Instructions for the task: Below are records; report how many of their lines contain the word "minus", giving only the number.
Top of Materials provided
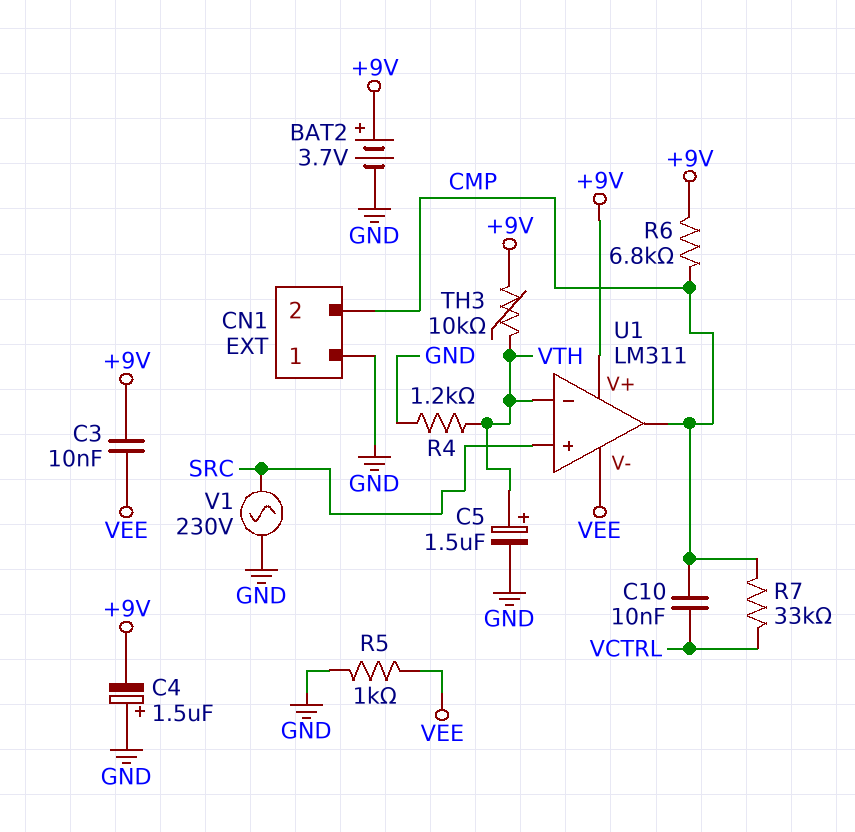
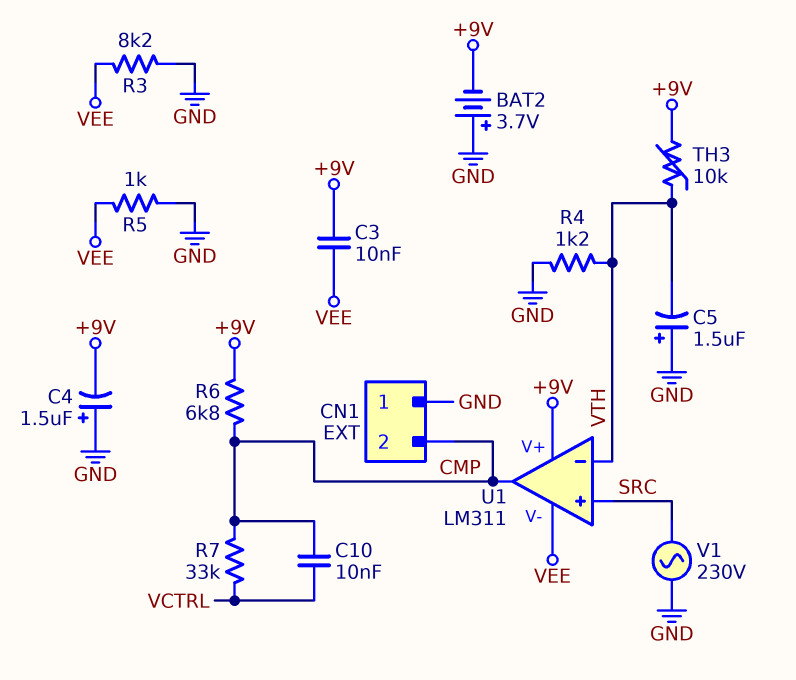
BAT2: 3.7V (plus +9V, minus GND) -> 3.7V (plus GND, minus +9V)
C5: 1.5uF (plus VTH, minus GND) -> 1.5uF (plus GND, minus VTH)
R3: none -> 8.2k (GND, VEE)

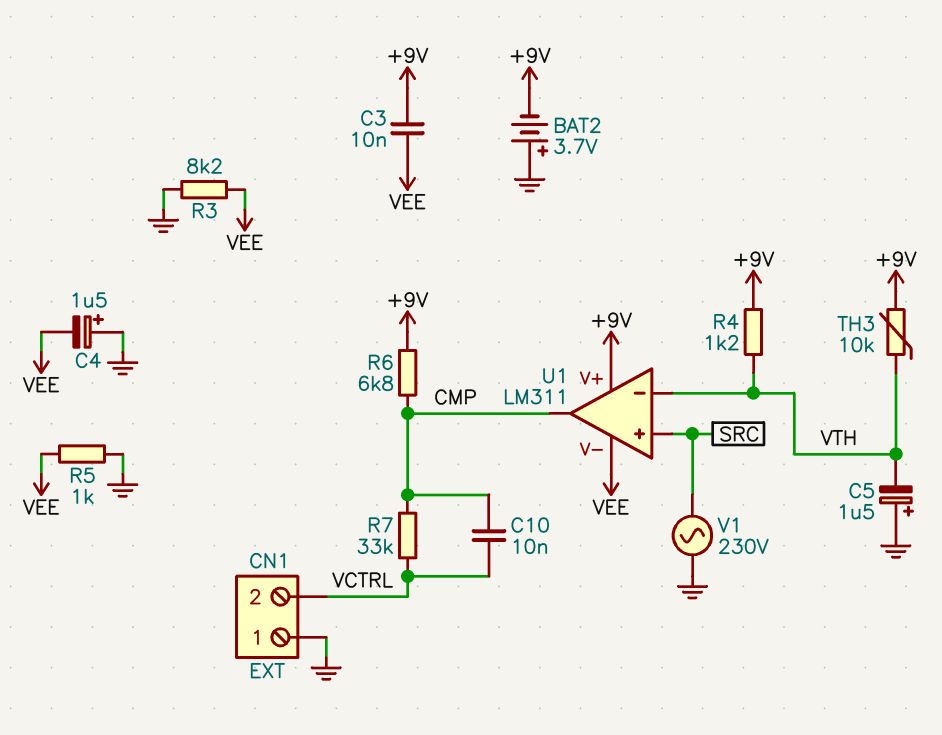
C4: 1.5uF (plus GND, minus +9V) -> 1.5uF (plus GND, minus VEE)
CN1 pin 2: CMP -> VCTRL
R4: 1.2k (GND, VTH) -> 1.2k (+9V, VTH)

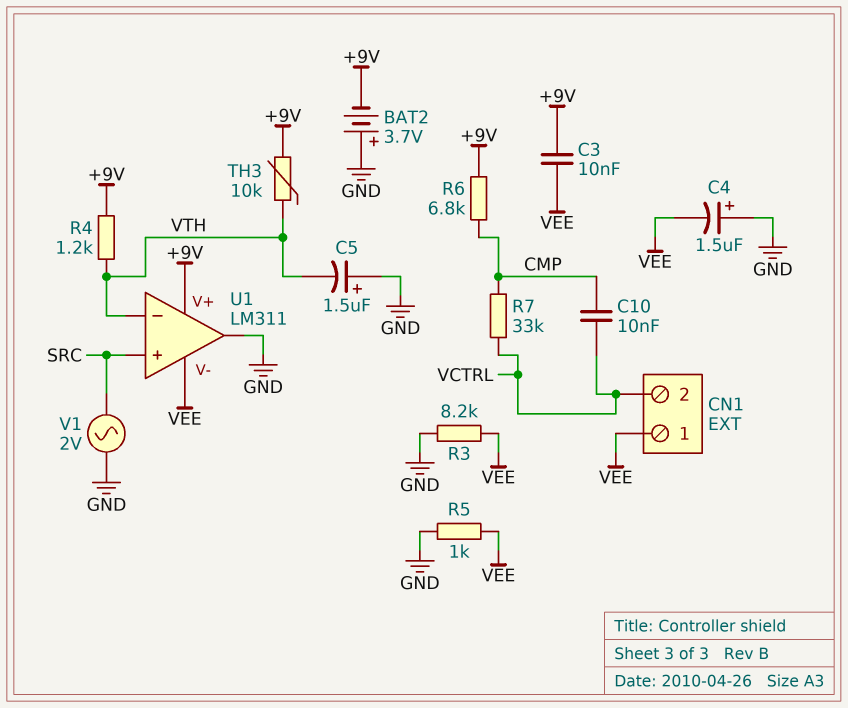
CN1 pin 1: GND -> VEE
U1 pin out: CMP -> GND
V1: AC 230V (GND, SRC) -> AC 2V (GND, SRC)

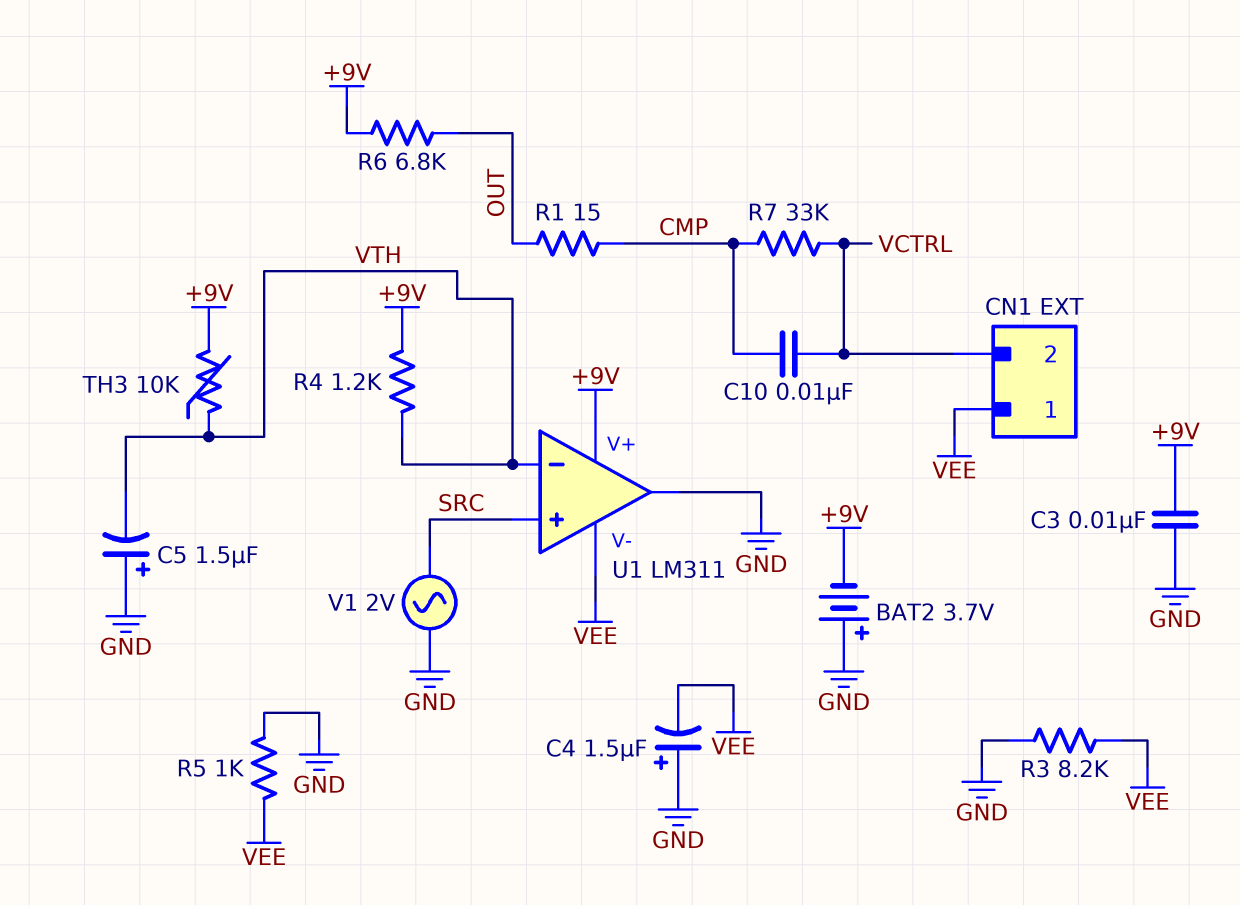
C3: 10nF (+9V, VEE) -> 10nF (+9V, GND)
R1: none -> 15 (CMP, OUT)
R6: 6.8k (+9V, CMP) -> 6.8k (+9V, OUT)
Bottom of Materials provided
Task result: 3